Problem requirements:
Quote the listing below in full and exactly as written, but omit every picture.
━━━━━ Record excerpts
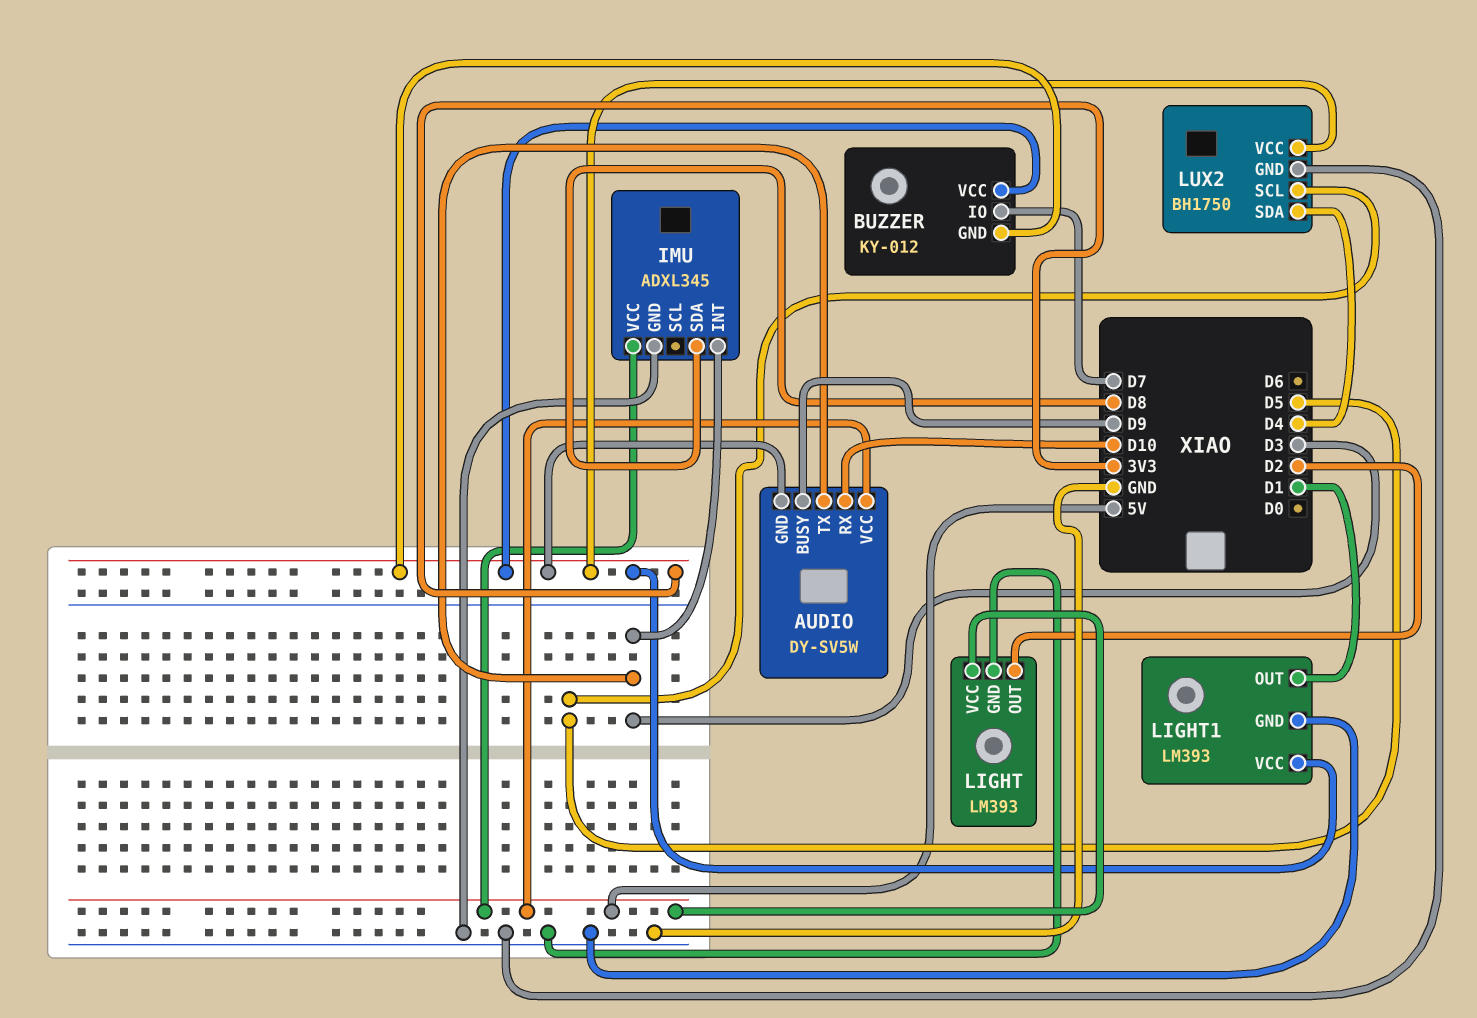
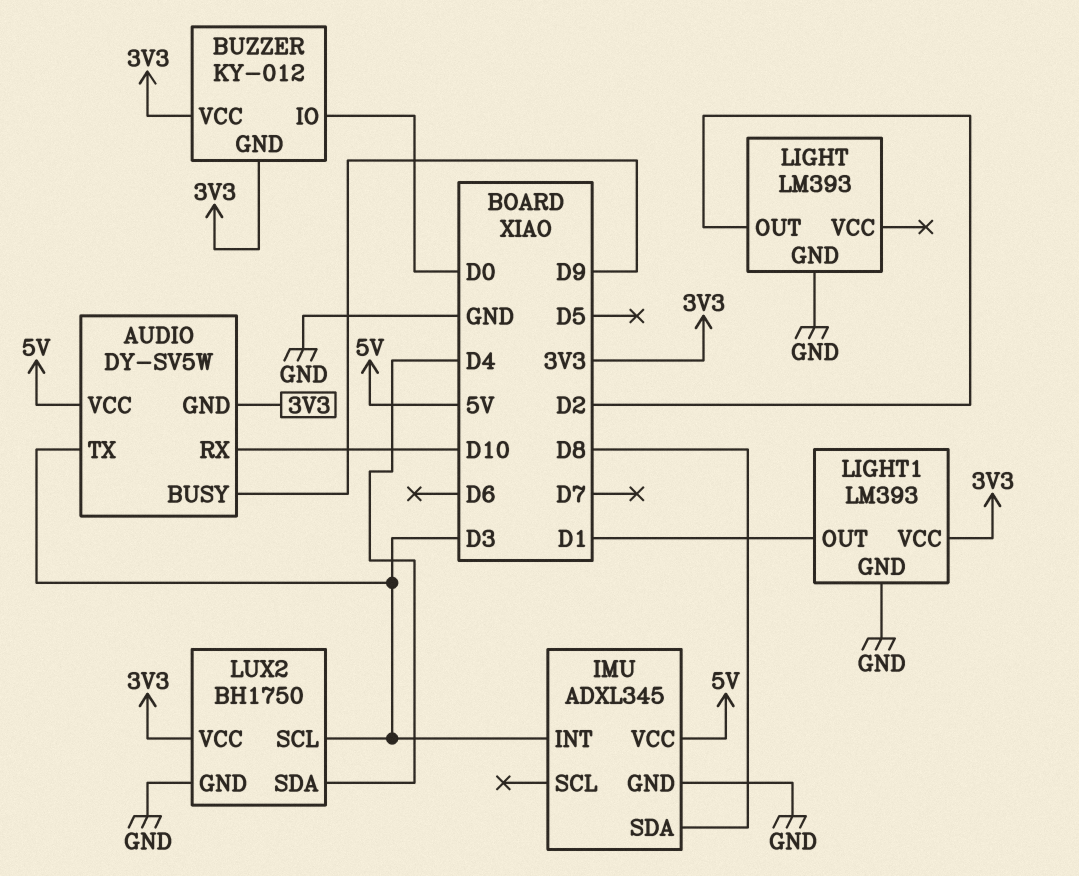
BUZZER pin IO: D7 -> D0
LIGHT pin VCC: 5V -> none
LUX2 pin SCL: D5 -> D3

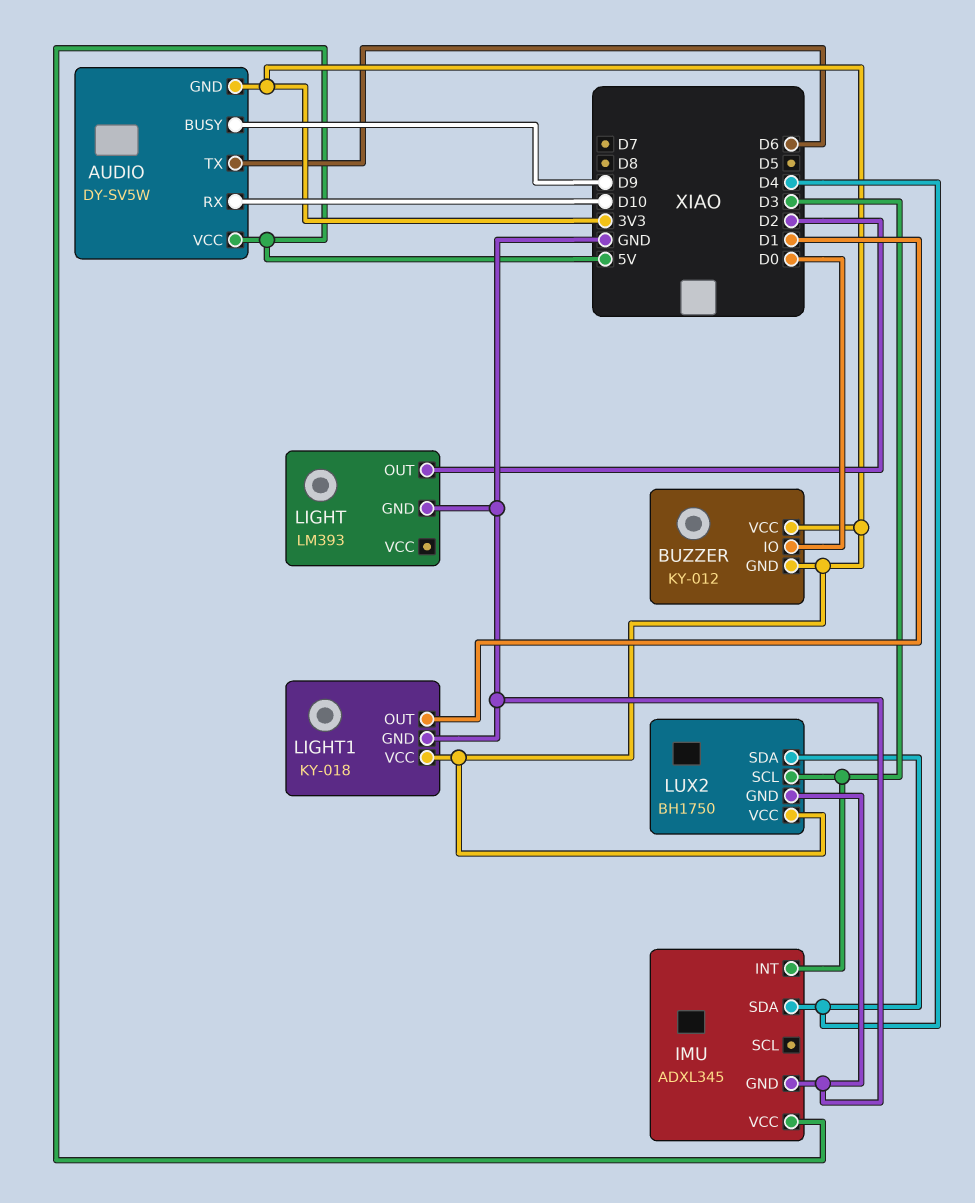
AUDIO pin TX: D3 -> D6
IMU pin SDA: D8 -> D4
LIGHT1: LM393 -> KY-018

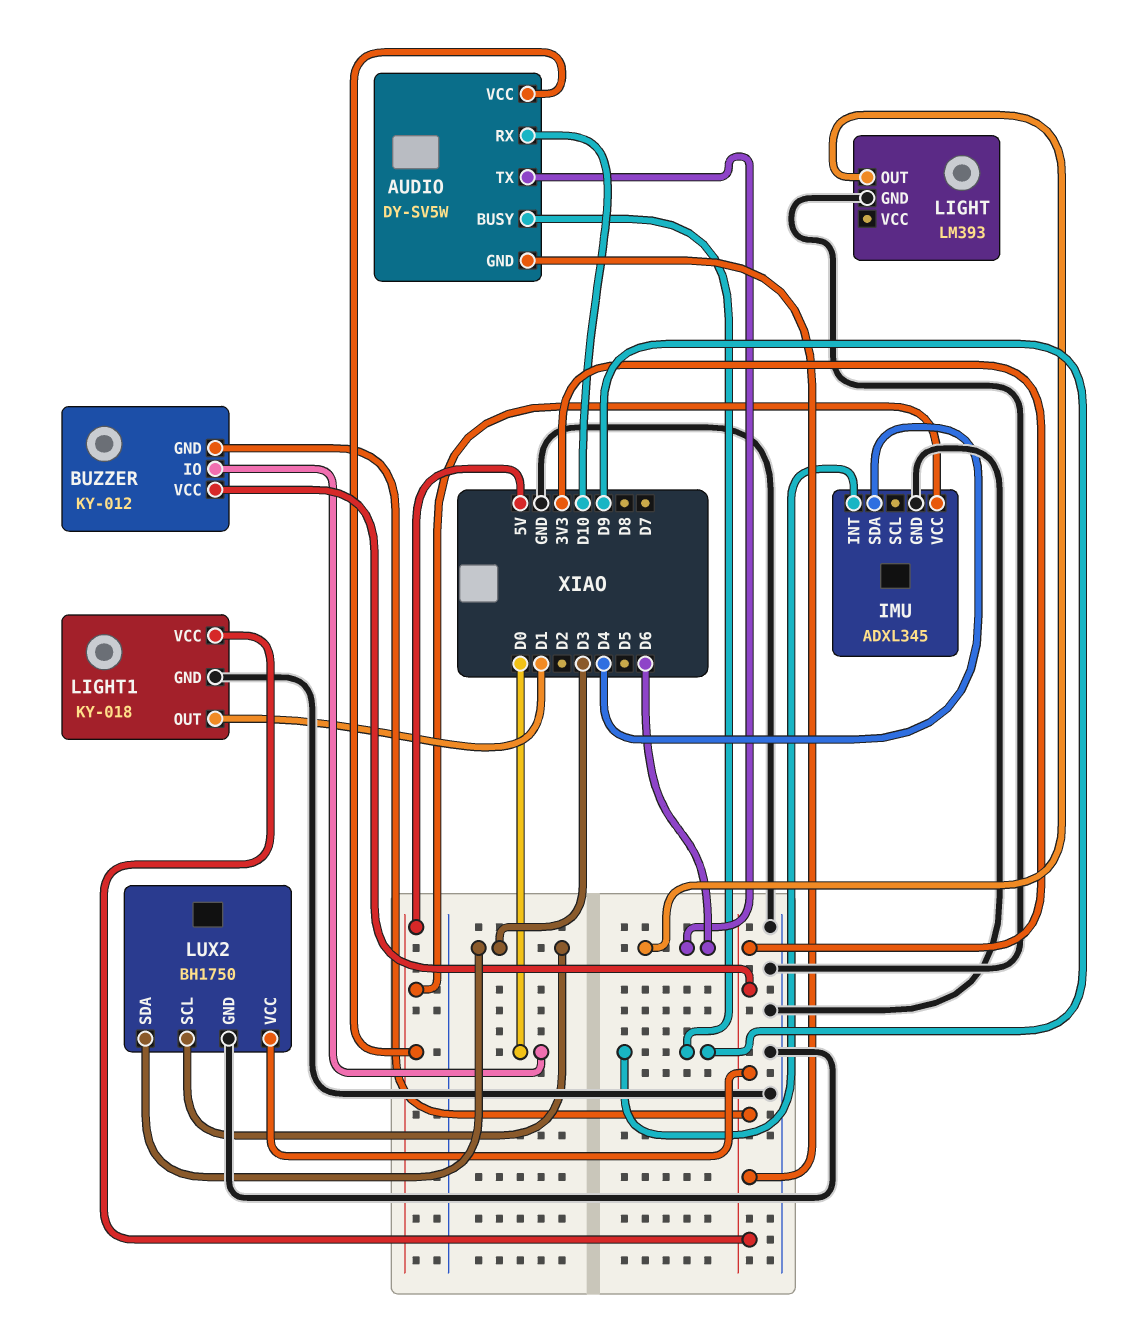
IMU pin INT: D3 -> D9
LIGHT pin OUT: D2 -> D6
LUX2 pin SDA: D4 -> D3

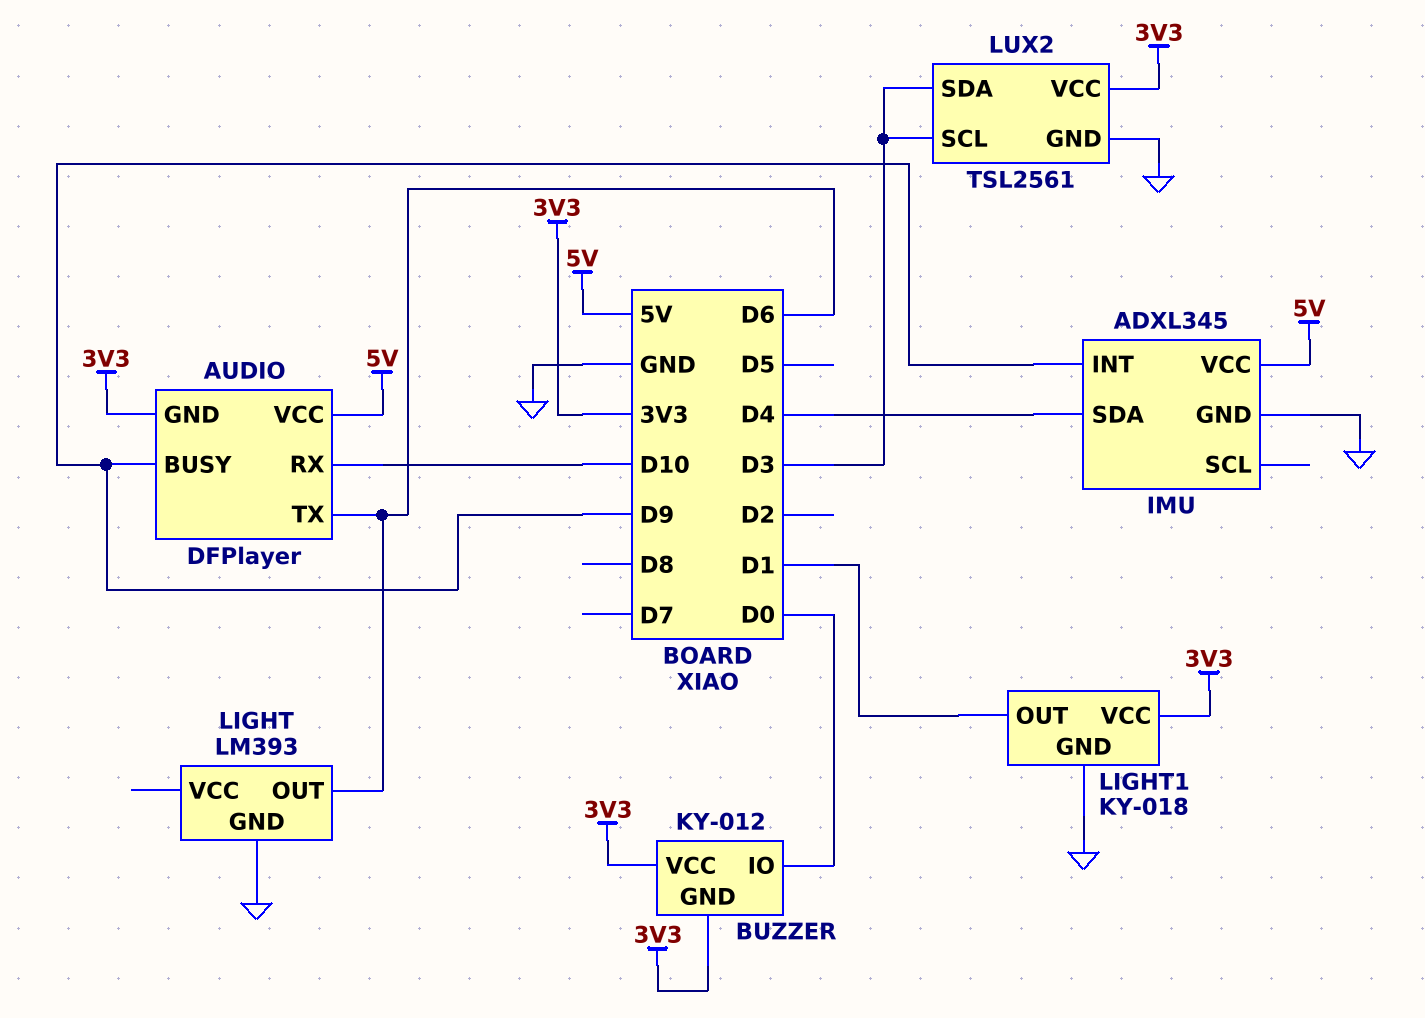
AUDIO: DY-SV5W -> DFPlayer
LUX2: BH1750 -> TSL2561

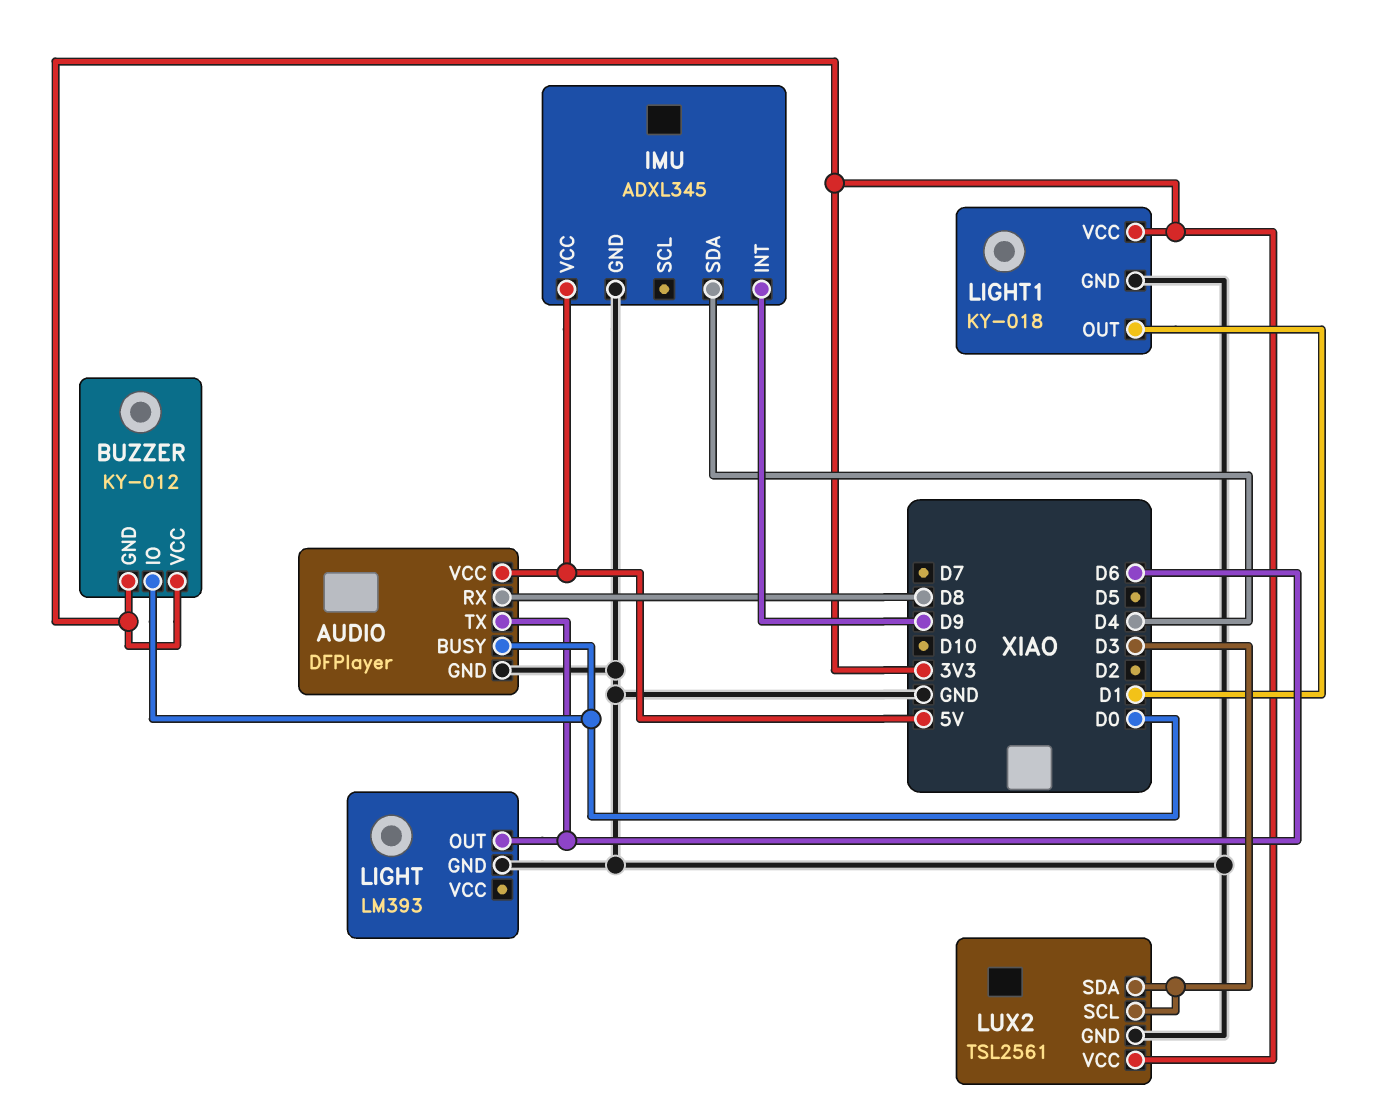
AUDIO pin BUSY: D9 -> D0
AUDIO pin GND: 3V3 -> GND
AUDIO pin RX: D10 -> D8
━━━━━━━━━━
Expected output:
BUZZER pin IO: D7 -> D0
LIGHT pin VCC: 5V -> none
LUX2 pin SCL: D5 -> D3

AUDIO pin TX: D3 -> D6
IMU pin SDA: D8 -> D4
LIGHT1: LM393 -> KY-018

IMU pin INT: D3 -> D9
LIGHT pin OUT: D2 -> D6
LUX2 pin SDA: D4 -> D3

AUDIO: DY-SV5W -> DFPlayer
LUX2: BH1750 -> TSL2561

AUDIO pin BUSY: D9 -> D0
AUDIO pin GND: 3V3 -> GND
AUDIO pin RX: D10 -> D8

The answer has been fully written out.